The problem:
Leave every entry as it is and write the data out in full.

(Before and after coordinates)
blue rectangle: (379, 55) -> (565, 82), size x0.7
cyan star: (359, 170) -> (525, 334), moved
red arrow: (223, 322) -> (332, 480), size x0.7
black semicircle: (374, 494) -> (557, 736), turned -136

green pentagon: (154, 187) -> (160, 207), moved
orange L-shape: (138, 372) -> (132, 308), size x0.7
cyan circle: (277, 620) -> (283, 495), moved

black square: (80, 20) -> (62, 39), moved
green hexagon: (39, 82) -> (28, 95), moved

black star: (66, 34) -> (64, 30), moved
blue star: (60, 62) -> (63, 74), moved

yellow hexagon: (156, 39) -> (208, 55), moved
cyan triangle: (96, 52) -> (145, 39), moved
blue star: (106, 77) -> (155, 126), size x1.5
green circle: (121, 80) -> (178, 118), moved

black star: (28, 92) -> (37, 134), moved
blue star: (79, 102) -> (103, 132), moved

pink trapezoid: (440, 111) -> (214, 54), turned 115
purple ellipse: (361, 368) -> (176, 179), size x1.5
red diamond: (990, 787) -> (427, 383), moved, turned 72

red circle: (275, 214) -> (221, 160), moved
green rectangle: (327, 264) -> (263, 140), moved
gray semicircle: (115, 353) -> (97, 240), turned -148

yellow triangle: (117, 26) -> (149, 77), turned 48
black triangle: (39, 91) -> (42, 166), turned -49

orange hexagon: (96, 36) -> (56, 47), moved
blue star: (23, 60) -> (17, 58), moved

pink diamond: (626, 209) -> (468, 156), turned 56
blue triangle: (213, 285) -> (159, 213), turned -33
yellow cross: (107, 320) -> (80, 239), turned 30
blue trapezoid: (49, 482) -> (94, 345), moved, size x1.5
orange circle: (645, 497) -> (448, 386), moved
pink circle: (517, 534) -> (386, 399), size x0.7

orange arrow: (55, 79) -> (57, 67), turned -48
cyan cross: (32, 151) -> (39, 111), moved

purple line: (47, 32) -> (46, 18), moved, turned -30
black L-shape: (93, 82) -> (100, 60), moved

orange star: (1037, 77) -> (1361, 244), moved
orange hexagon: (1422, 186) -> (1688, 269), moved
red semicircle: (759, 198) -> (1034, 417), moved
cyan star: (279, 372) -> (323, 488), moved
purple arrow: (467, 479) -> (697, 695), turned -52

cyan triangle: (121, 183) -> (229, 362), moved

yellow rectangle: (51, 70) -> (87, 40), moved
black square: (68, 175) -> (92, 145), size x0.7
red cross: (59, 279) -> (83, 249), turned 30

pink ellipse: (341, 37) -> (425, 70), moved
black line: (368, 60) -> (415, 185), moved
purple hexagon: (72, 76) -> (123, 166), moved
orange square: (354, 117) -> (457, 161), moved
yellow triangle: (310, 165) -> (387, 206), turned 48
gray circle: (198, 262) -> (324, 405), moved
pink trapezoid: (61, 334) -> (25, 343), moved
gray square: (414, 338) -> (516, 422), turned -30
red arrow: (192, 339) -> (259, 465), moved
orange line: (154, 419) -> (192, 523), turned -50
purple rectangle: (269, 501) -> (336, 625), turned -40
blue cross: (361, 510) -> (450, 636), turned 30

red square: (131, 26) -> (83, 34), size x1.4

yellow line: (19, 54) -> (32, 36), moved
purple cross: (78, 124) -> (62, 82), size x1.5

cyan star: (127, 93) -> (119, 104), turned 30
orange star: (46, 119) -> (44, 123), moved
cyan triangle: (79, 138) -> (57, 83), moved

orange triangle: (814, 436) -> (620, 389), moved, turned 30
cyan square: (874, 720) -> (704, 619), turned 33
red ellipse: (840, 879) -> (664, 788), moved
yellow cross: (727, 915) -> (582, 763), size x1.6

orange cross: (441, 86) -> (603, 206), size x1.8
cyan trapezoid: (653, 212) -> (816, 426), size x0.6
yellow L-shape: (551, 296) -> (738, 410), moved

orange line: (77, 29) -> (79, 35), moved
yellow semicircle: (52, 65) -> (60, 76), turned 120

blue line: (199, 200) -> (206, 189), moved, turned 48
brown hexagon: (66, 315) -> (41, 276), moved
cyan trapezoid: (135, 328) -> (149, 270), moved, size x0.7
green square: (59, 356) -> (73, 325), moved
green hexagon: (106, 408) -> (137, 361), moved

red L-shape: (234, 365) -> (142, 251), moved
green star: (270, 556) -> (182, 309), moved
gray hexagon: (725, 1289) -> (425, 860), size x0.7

Output below:
blue rectangle: (379, 55) -> (565, 82), size x0.7
cyan star: (359, 170) -> (525, 334), moved
red arrow: (223, 322) -> (332, 480), size x0.7
black semicircle: (374, 494) -> (557, 736), turned -136

green pentagon: (154, 187) -> (160, 207), moved
orange L-shape: (138, 372) -> (132, 308), size x0.7
cyan circle: (277, 620) -> (283, 495), moved

black square: (80, 20) -> (62, 39), moved
green hexagon: (39, 82) -> (28, 95), moved

black star: (66, 34) -> (64, 30), moved
blue star: (60, 62) -> (63, 74), moved

yellow hexagon: (156, 39) -> (208, 55), moved
cyan triangle: (96, 52) -> (145, 39), moved
blue star: (106, 77) -> (155, 126), size x1.5
green circle: (121, 80) -> (178, 118), moved

black star: (28, 92) -> (37, 134), moved
blue star: (79, 102) -> (103, 132), moved

pink trapezoid: (440, 111) -> (214, 54), turned 115
purple ellipse: (361, 368) -> (176, 179), size x1.5
red diamond: (990, 787) -> (427, 383), moved, turned 72

red circle: (275, 214) -> (221, 160), moved
green rectangle: (327, 264) -> (263, 140), moved
gray semicircle: (115, 353) -> (97, 240), turned -148

yellow triangle: (117, 26) -> (149, 77), turned 48
black triangle: (39, 91) -> (42, 166), turned -49

orange hexagon: (96, 36) -> (56, 47), moved
blue star: (23, 60) -> (17, 58), moved

pink diamond: (626, 209) -> (468, 156), turned 56
blue triangle: (213, 285) -> (159, 213), turned -33
yellow cross: (107, 320) -> (80, 239), turned 30
blue trapezoid: (49, 482) -> (94, 345), moved, size x1.5
orange circle: (645, 497) -> (448, 386), moved
pink circle: (517, 534) -> (386, 399), size x0.7

orange arrow: (55, 79) -> (57, 67), turned -48
cyan cross: (32, 151) -> (39, 111), moved

purple line: (47, 32) -> (46, 18), moved, turned -30
black L-shape: (93, 82) -> (100, 60), moved

orange star: (1037, 77) -> (1361, 244), moved
orange hexagon: (1422, 186) -> (1688, 269), moved
red semicircle: (759, 198) -> (1034, 417), moved
cyan star: (279, 372) -> (323, 488), moved
purple arrow: (467, 479) -> (697, 695), turned -52

cyan triangle: (121, 183) -> (229, 362), moved

yellow rectangle: (51, 70) -> (87, 40), moved
black square: (68, 175) -> (92, 145), size x0.7
red cross: (59, 279) -> (83, 249), turned 30

pink ellipse: (341, 37) -> (425, 70), moved
black line: (368, 60) -> (415, 185), moved
purple hexagon: (72, 76) -> (123, 166), moved
orange square: (354, 117) -> (457, 161), moved
yellow triangle: (310, 165) -> (387, 206), turned 48
gray circle: (198, 262) -> (324, 405), moved
pink trapezoid: (61, 334) -> (25, 343), moved
gray square: (414, 338) -> (516, 422), turned -30
red arrow: (192, 339) -> (259, 465), moved
orange line: (154, 419) -> (192, 523), turned -50
purple rectangle: (269, 501) -> (336, 625), turned -40
blue cross: (361, 510) -> (450, 636), turned 30

red square: (131, 26) -> (83, 34), size x1.4

yellow line: (19, 54) -> (32, 36), moved
purple cross: (78, 124) -> (62, 82), size x1.5

cyan star: (127, 93) -> (119, 104), turned 30
orange star: (46, 119) -> (44, 123), moved
cyan triangle: (79, 138) -> (57, 83), moved

orange triangle: (814, 436) -> (620, 389), moved, turned 30
cyan square: (874, 720) -> (704, 619), turned 33
red ellipse: (840, 879) -> (664, 788), moved
yellow cross: (727, 915) -> (582, 763), size x1.6

orange cross: (441, 86) -> (603, 206), size x1.8
cyan trapezoid: (653, 212) -> (816, 426), size x0.6
yellow L-shape: (551, 296) -> (738, 410), moved

orange line: (77, 29) -> (79, 35), moved
yellow semicircle: (52, 65) -> (60, 76), turned 120

blue line: (199, 200) -> (206, 189), moved, turned 48
brown hexagon: (66, 315) -> (41, 276), moved
cyan trapezoid: (135, 328) -> (149, 270), moved, size x0.7
green square: (59, 356) -> (73, 325), moved
green hexagon: (106, 408) -> (137, 361), moved

red L-shape: (234, 365) -> (142, 251), moved
green star: (270, 556) -> (182, 309), moved
gray hexagon: (725, 1289) -> (425, 860), size x0.7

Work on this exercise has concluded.